# Work required
Please reproduce the records exactly, leaving out any pictures.

# Task inputs

****

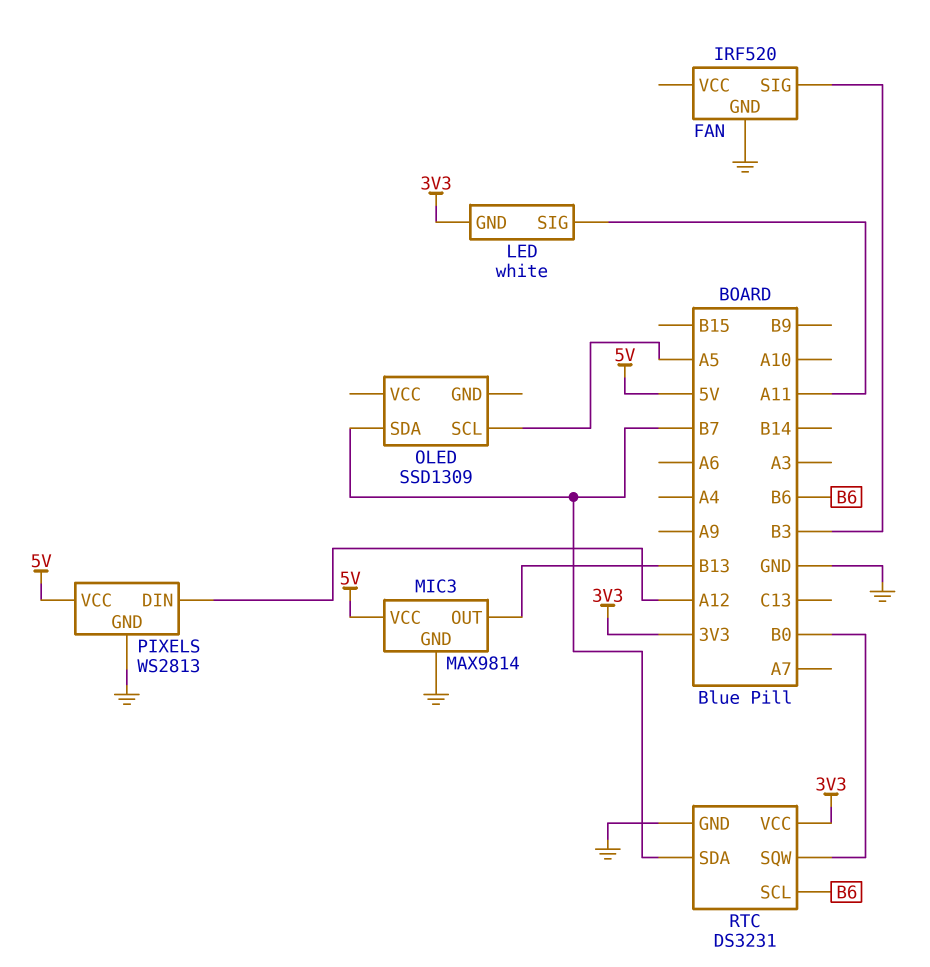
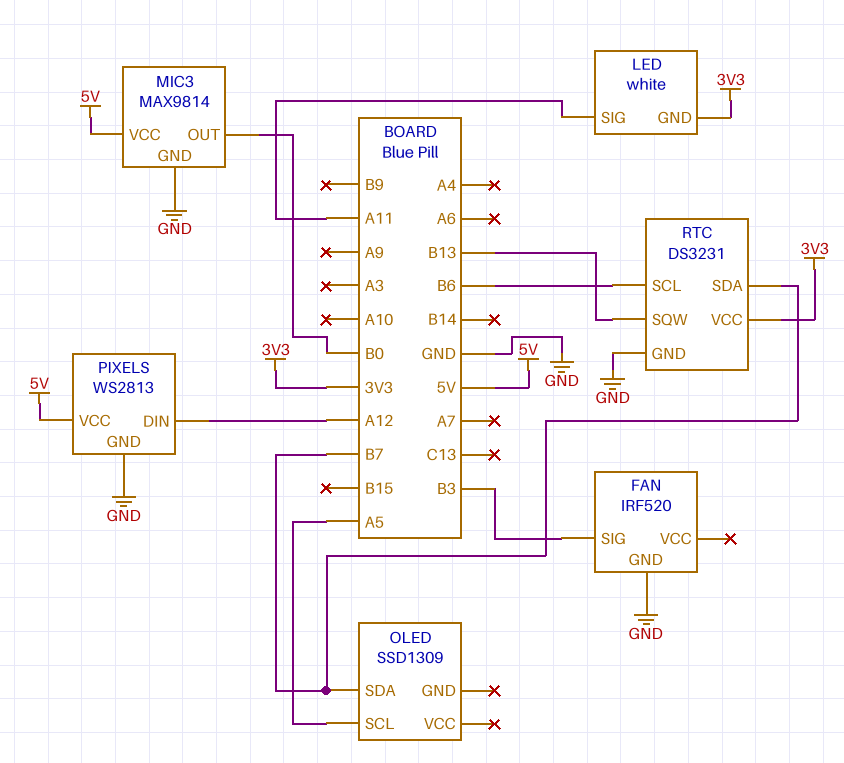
MIC3 pin OUT: B13 -> B0
RTC pin SQW: B0 -> B13

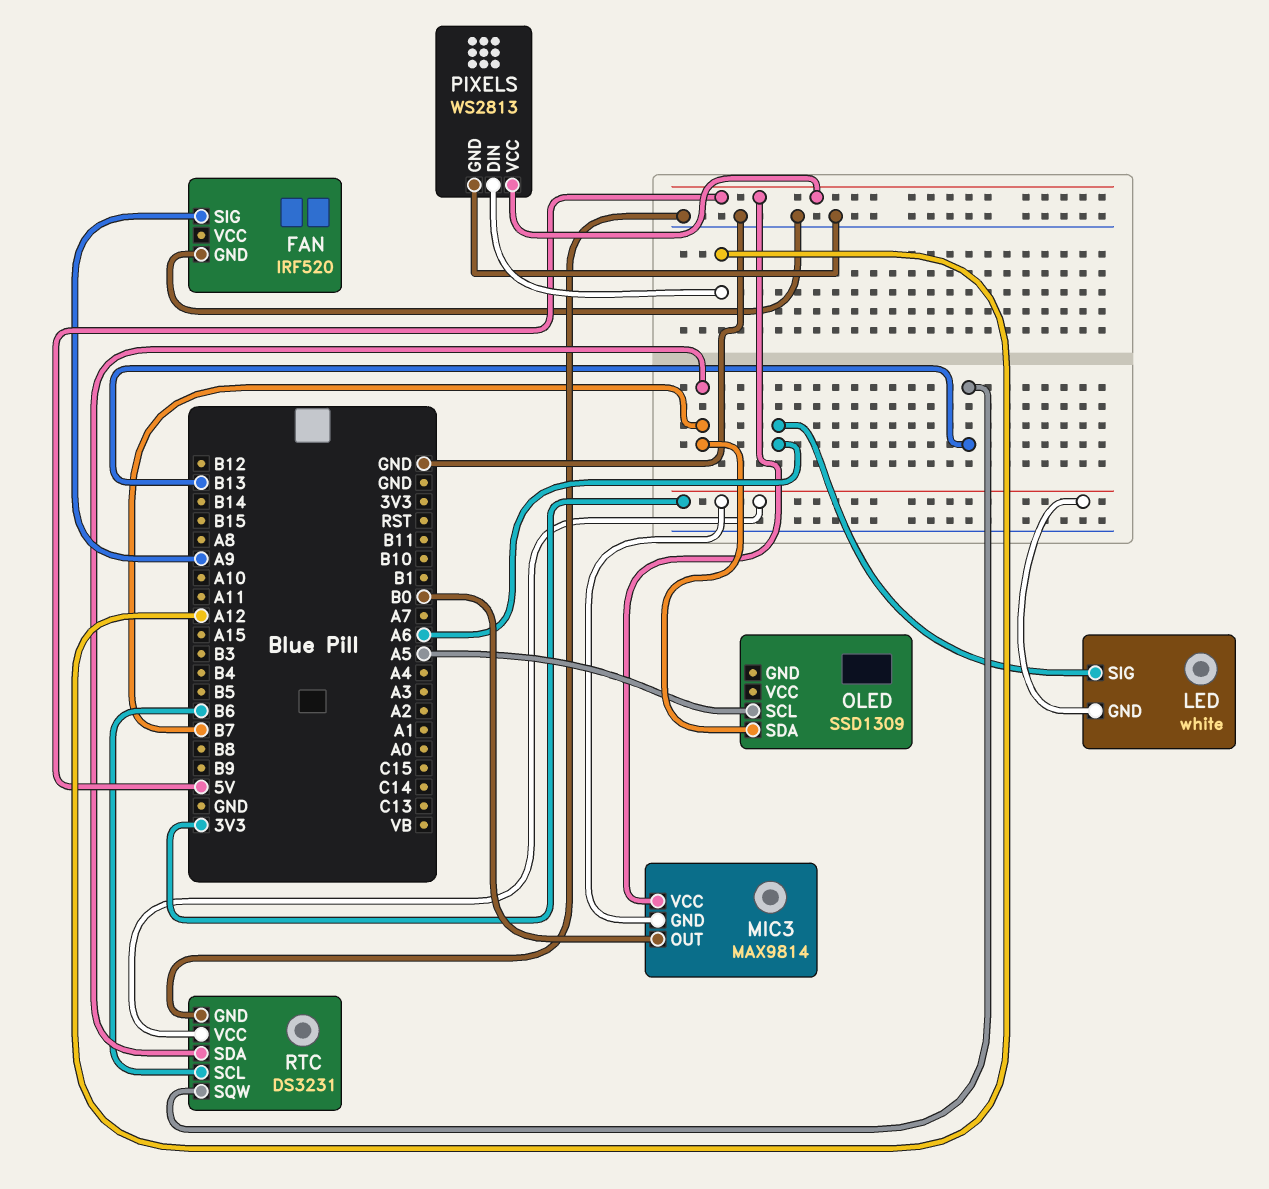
FAN pin SIG: B3 -> A9
LED pin SIG: A11 -> A6
MIC3 pin GND: GND -> 3V3

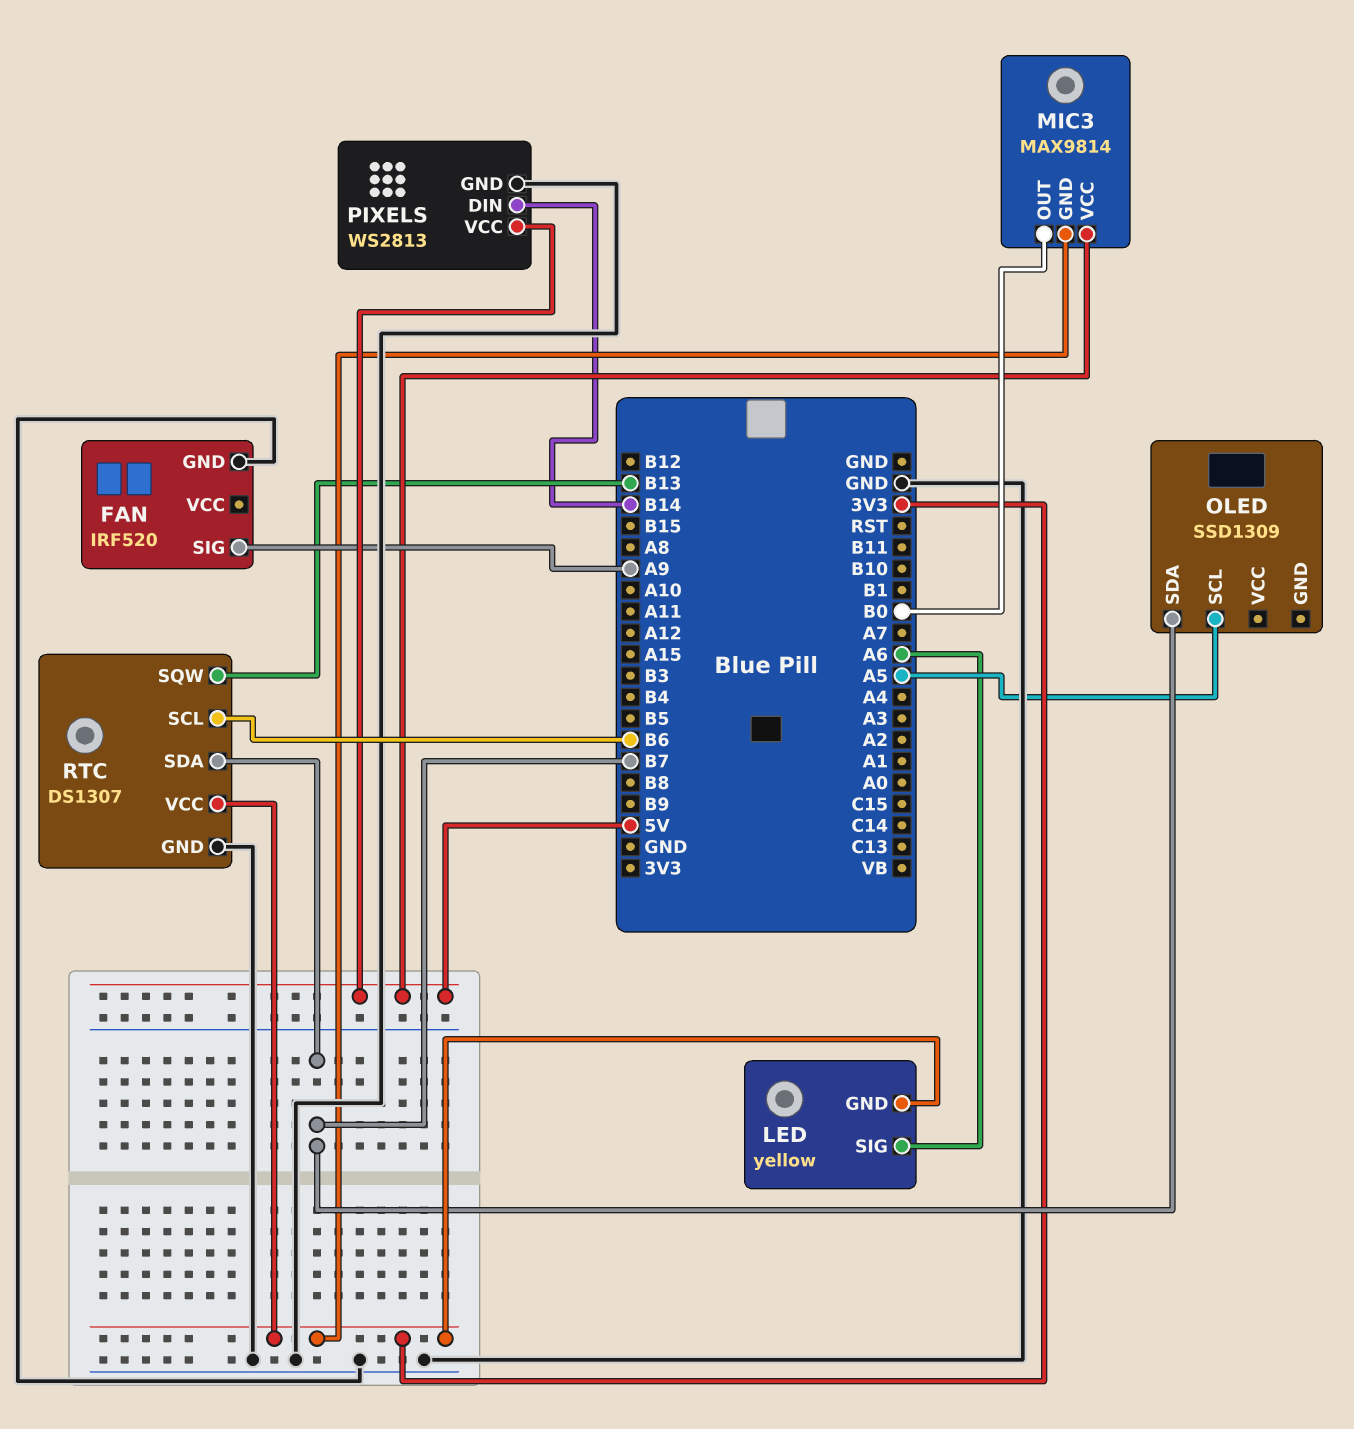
LED: white -> yellow
PIXELS pin DIN: A12 -> B14
RTC: DS3231 -> DS1307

****

# Response below
MIC3 pin OUT: B13 -> B0
RTC pin SQW: B0 -> B13

FAN pin SIG: B3 -> A9
LED pin SIG: A11 -> A6
MIC3 pin GND: GND -> 3V3

LED: white -> yellow
PIXELS pin DIN: A12 -> B14
RTC: DS3231 -> DS1307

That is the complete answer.